--- EXERCISE DATA Enclosed Below ---

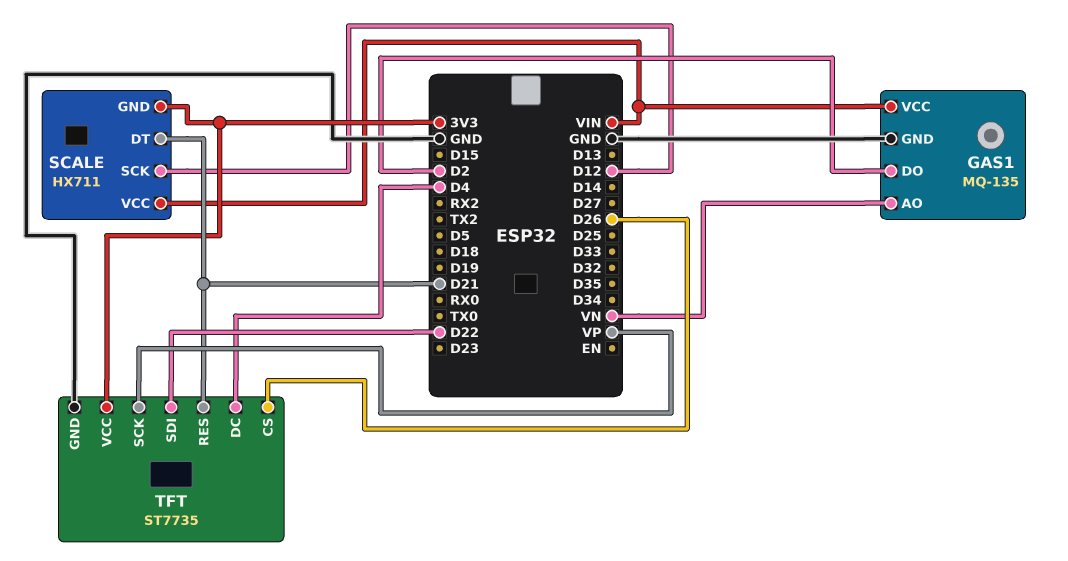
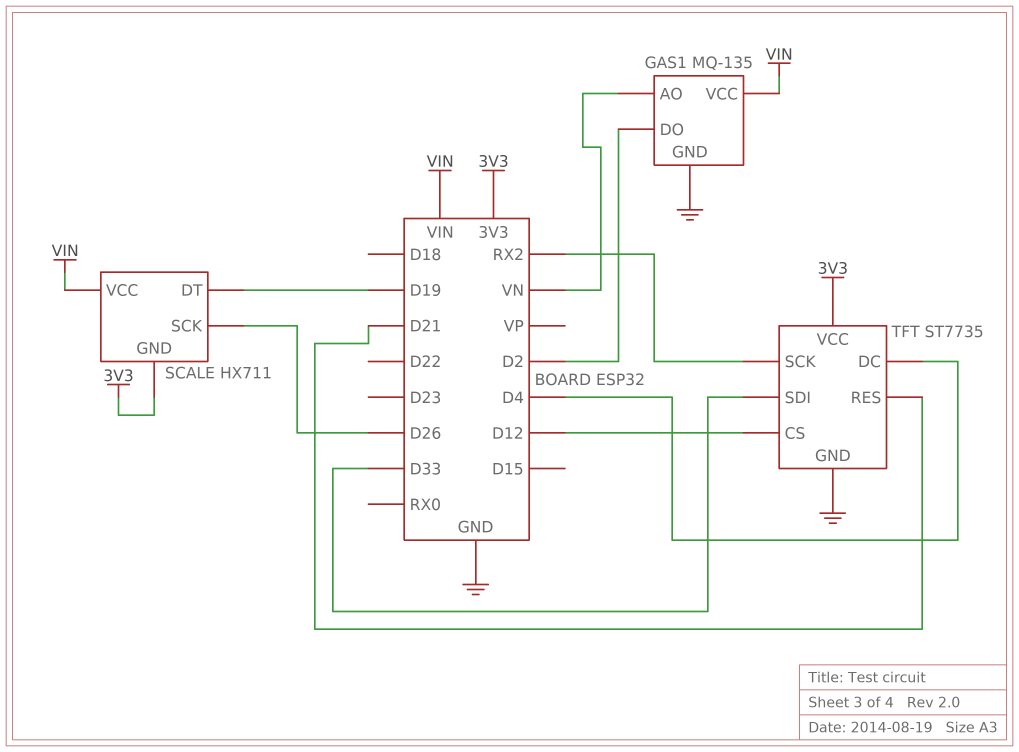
SCALE pin DT: D21 -> D19
SCALE pin SCK: D12 -> D26
TFT pin CS: D26 -> D12
TFT pin SCK: VP -> RX2
TFT pin SDI: D22 -> D33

--- End of Enclosed EXERCISE DATA ---

INSTRUCTIONS FOR THE TASK » Copy the listing exactly. Leave the pictures out.

SOLUTION BELOW »
SCALE pin DT: D21 -> D19
SCALE pin SCK: D12 -> D26
TFT pin CS: D26 -> D12
TFT pin SCK: VP -> RX2
TFT pin SDI: D22 -> D33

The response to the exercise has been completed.